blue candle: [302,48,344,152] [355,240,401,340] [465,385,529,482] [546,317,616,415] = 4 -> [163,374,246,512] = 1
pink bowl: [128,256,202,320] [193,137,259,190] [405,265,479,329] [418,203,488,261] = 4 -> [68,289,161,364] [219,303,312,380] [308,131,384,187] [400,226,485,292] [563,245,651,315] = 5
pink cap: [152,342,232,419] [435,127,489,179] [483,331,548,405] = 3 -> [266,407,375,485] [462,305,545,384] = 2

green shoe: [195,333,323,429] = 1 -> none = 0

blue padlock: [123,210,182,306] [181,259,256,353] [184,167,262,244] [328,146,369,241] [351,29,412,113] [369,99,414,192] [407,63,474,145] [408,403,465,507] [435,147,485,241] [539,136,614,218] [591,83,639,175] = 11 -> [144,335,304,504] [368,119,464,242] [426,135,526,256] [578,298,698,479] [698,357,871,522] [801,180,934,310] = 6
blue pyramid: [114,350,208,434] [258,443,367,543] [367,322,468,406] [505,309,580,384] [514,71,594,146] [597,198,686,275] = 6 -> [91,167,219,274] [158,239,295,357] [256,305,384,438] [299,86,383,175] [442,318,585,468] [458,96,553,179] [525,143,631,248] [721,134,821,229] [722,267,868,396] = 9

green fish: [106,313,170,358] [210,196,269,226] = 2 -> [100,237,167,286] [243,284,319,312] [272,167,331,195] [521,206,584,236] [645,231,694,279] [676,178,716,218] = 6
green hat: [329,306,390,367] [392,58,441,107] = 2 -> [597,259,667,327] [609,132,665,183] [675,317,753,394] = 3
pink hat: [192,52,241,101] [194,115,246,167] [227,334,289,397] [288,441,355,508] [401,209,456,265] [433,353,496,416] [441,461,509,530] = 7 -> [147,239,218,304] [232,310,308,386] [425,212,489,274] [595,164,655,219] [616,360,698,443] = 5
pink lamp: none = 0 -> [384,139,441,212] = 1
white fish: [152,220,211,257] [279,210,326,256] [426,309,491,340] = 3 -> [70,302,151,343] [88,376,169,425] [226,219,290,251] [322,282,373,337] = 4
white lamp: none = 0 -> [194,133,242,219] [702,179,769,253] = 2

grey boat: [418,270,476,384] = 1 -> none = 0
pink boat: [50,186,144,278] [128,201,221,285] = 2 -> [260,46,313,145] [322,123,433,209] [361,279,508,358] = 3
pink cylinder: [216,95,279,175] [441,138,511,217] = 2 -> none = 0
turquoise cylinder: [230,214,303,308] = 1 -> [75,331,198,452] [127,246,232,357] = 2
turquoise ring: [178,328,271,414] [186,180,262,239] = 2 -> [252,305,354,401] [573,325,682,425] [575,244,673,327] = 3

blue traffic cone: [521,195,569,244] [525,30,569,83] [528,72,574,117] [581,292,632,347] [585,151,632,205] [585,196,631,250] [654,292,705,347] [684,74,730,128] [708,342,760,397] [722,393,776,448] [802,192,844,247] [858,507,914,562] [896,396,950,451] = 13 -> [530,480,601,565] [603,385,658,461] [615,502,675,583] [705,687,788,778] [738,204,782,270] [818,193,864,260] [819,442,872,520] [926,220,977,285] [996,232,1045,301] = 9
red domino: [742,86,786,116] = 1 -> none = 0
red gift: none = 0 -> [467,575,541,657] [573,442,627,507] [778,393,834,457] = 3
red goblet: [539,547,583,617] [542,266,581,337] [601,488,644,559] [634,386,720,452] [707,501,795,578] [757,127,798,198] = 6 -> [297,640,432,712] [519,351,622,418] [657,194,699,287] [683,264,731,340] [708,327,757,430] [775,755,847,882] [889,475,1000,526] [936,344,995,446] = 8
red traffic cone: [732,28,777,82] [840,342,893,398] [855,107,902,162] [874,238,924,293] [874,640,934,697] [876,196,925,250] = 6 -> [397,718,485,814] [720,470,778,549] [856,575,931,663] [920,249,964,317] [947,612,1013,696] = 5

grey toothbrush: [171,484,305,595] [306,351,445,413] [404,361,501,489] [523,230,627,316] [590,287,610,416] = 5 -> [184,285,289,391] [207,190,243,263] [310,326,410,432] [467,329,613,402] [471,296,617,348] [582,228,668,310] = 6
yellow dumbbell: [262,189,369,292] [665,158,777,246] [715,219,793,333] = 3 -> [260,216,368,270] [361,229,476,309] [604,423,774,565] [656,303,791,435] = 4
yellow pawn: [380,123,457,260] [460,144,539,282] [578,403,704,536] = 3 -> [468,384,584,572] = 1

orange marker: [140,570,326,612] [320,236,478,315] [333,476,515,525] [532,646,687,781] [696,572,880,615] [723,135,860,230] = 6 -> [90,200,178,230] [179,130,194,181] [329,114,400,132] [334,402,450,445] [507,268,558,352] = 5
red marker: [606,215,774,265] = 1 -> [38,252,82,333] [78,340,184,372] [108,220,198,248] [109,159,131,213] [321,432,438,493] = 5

* **Brief**
Reprint exactly the lines above that start at the one with "pink hat: [192,52,241,101]" and end at the one with "pink lamp: none = 0 -> [384,139,441,212] = 1", keeping both and adding none.

* **Final answer**
pink hat: [192,52,241,101] [194,115,246,167] [227,334,289,397] [288,441,355,508] [401,209,456,265] [433,353,496,416] [441,461,509,530] = 7 -> [147,239,218,304] [232,310,308,386] [425,212,489,274] [595,164,655,219] [616,360,698,443] = 5
pink lamp: none = 0 -> [384,139,441,212] = 1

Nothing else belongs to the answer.